→ **Task prompt**:
Needed from the data below: every line from the one with "grey dice: [300,203,340,250]" up to and including the one with "orange screwdriver: none", repeated exactly and with nothing else.

→ **Given information**:
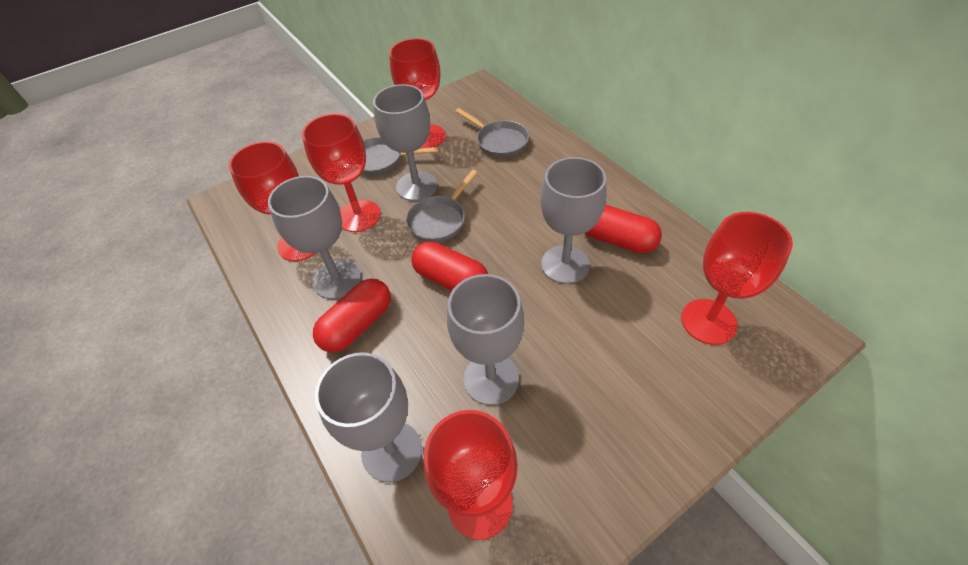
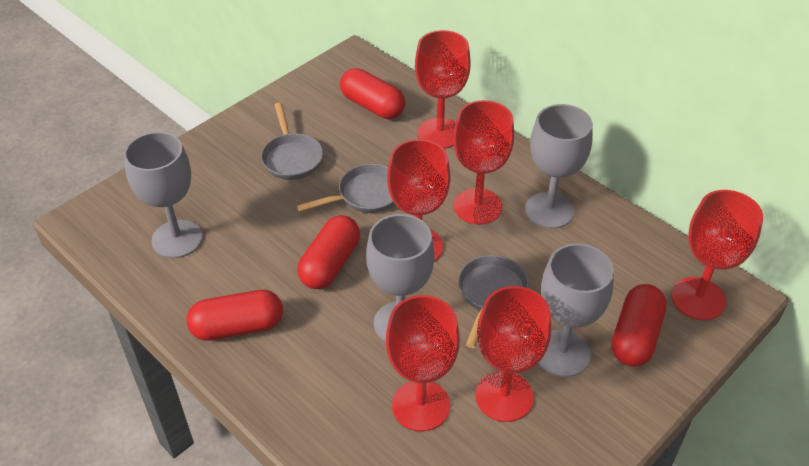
grey goblet: [268,176,361,299] [315,352,422,482] [373,84,437,201] [447,274,524,405] [541,157,607,284] = 5 -> [124,132,203,258] [366,214,435,342] [525,104,593,229] [538,243,614,377] = 4
red capsule: [313,278,391,352] [411,242,488,290] [585,205,662,253] = 3 -> [187,290,283,341] [297,215,360,289] [340,68,405,119] [612,284,667,367] = 4
red goblet: [229,141,316,261] [302,114,381,232] [389,38,446,149] [424,410,518,540] [681,212,793,345] = 5 -> [386,295,460,432] [387,139,451,262] [415,30,471,149] [453,100,514,225] [475,286,551,422] [671,190,763,320] = 6

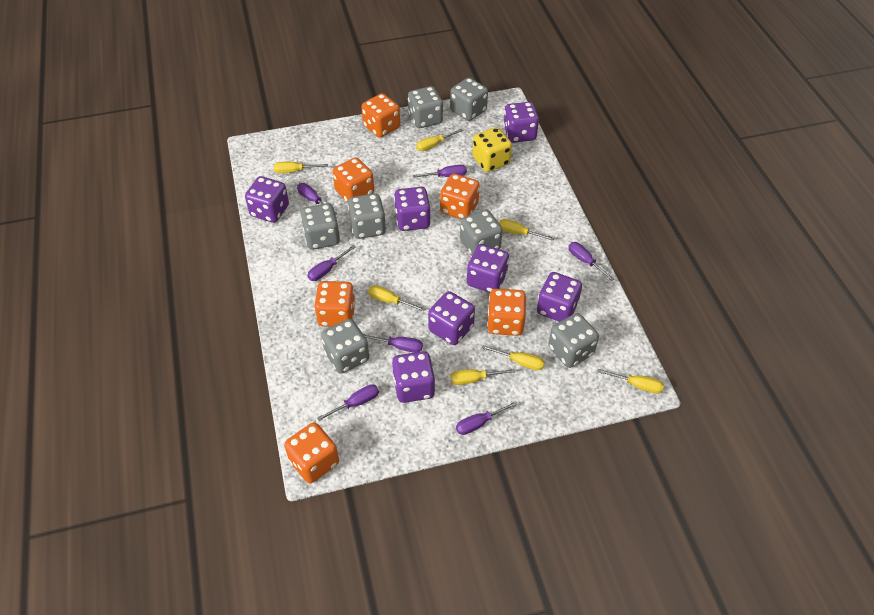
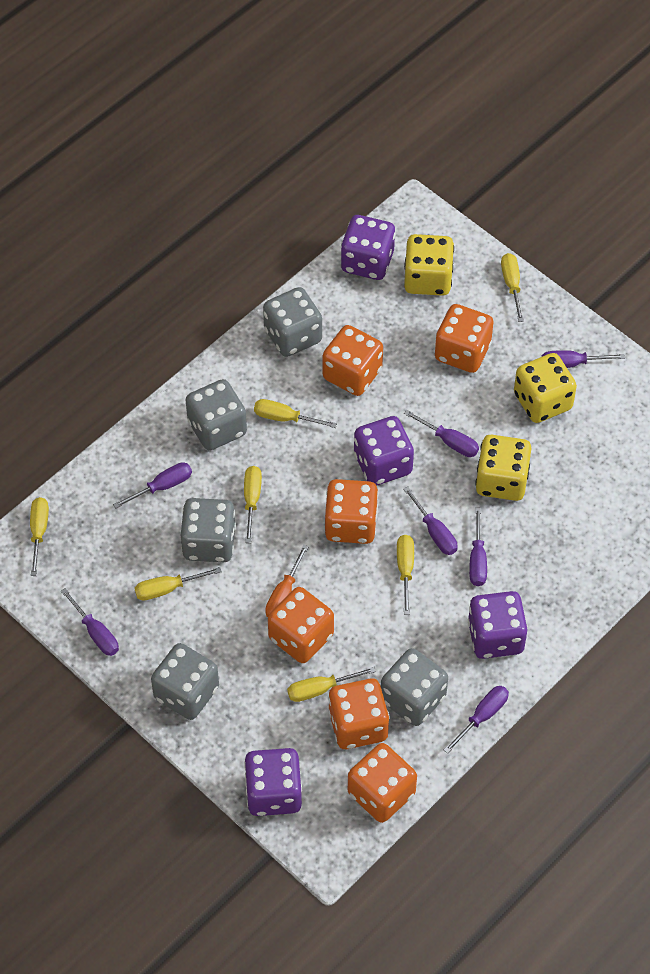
grey dice: [300,203,340,250] [321,319,369,374] [348,193,386,239] [408,86,443,128] [450,78,488,121] [460,209,503,256] [548,313,599,368] = 7 -> [151,643,219,720] [181,498,236,562] [186,379,247,450] [263,287,322,357] [381,648,448,726] = 5
orange screwdriver: none = 0 -> [265,544,309,617] = 1
purple dice: [245,176,289,223] [392,351,435,403] [394,187,431,231] [428,291,475,345] [467,244,509,293] [503,102,539,143] [537,272,582,322] = 7 -> [244,748,302,816] [341,215,395,280] [354,416,414,486] [468,591,528,659] = 4
yellow dice: [472,127,512,172] = 1 -> [404,234,454,296] [475,435,532,501] [514,353,577,423] = 3

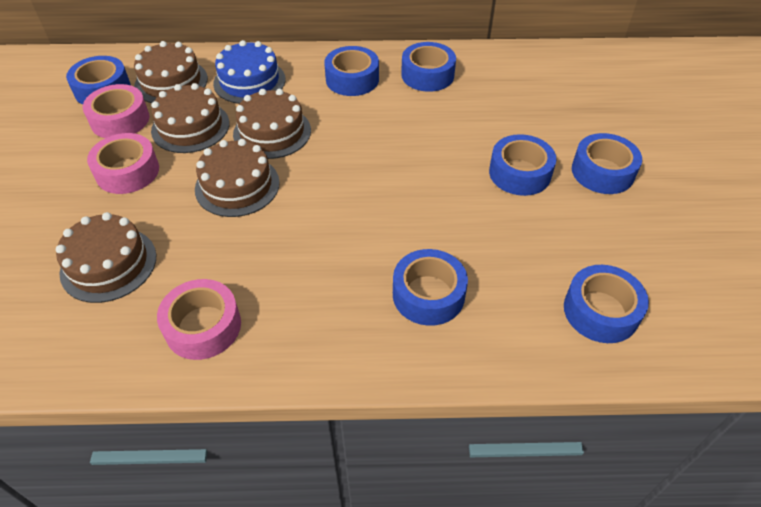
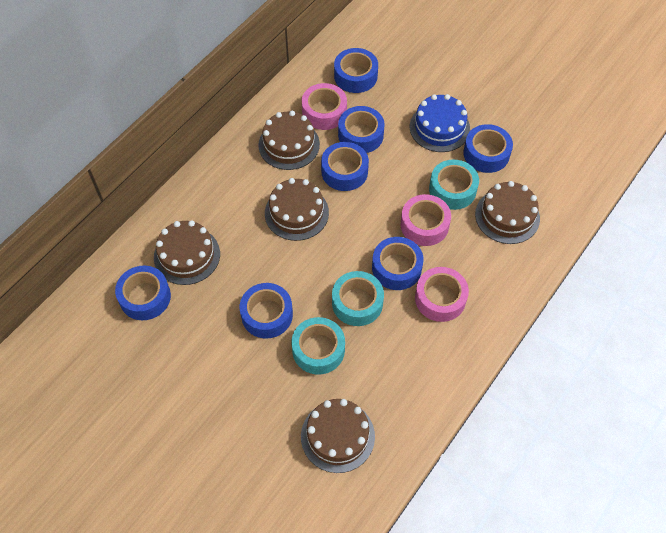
turquoise tape: none = 0 -> [292,317,345,375] [332,271,384,326] [429,160,479,210] = 3

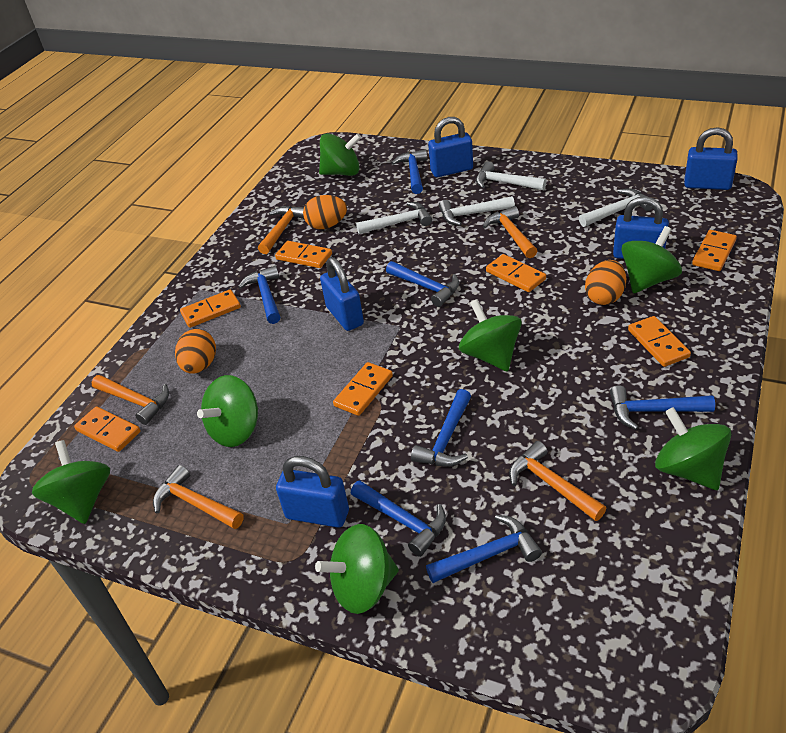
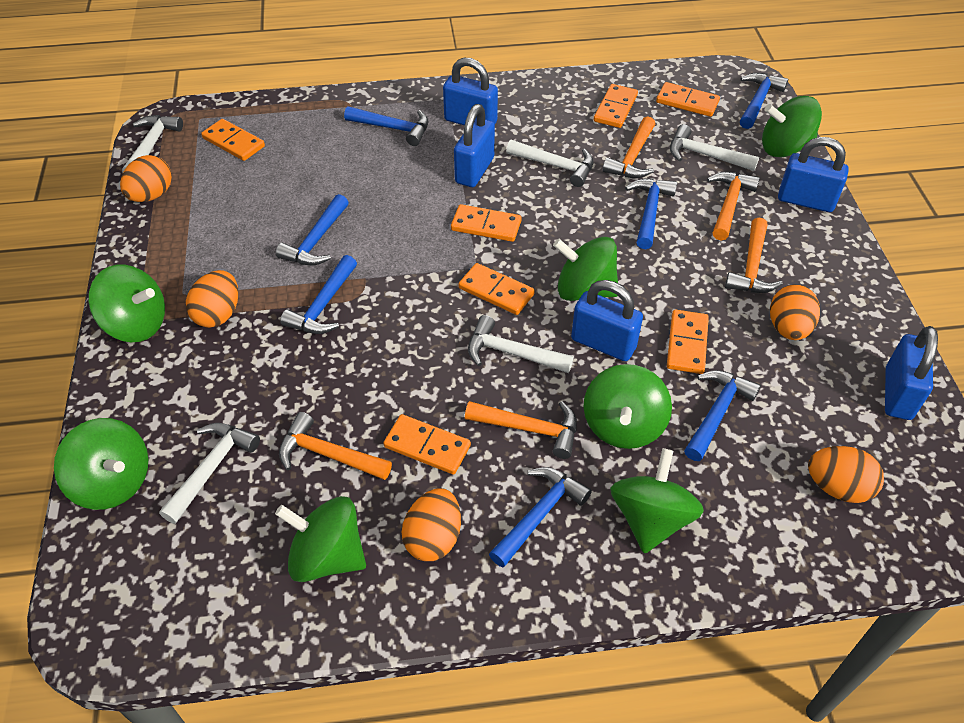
orange egg: [175,329,216,374] [303,195,347,229] [585,260,626,305] = 3 -> [120,155,172,202] [186,270,238,328] [402,488,461,561] [770,285,820,340] [808,446,884,503] = 5
white hammer: [356,202,432,234] [439,196,515,226] [476,162,547,190] [579,188,652,227] = 4 -> [122,115,183,172] [159,423,260,524] [468,315,573,373] [506,140,594,187] [670,124,759,171] = 5

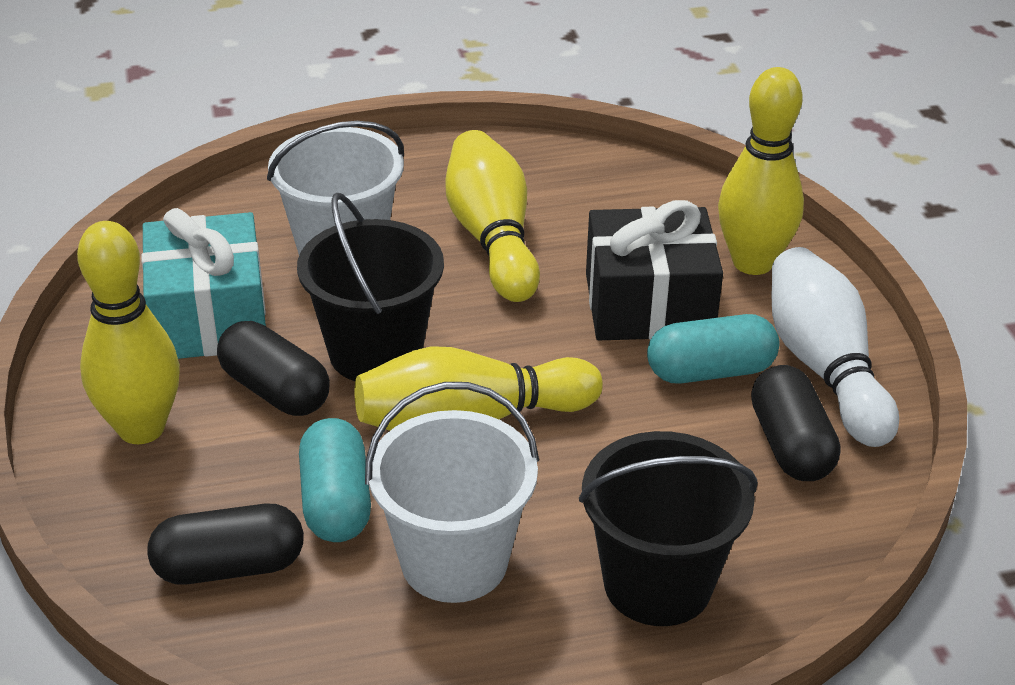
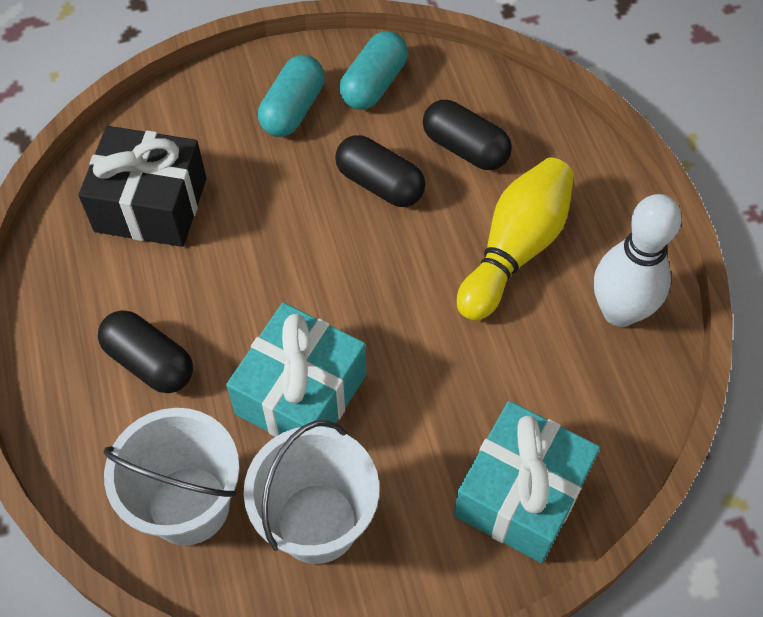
black bucket: [297,193,444,381] [579,431,758,626] = 2 -> none = 0
turquoise gift: [141,208,266,359] = 1 -> [226,302,366,437] [454,401,600,563] = 2
yellow bowling pin: [77,221,180,444] [355,346,603,431] [445,130,540,302] [718,67,804,275] = 4 -> [457,157,574,321] = 1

→ **Solved problem**:
grey dice: [300,203,340,250] [321,319,369,374] [348,193,386,239] [408,86,443,128] [450,78,488,121] [460,209,503,256] [548,313,599,368] = 7 -> [151,643,219,720] [181,498,236,562] [186,379,247,450] [263,287,322,357] [381,648,448,726] = 5
orange screwdriver: none = 0 -> [265,544,309,617] = 1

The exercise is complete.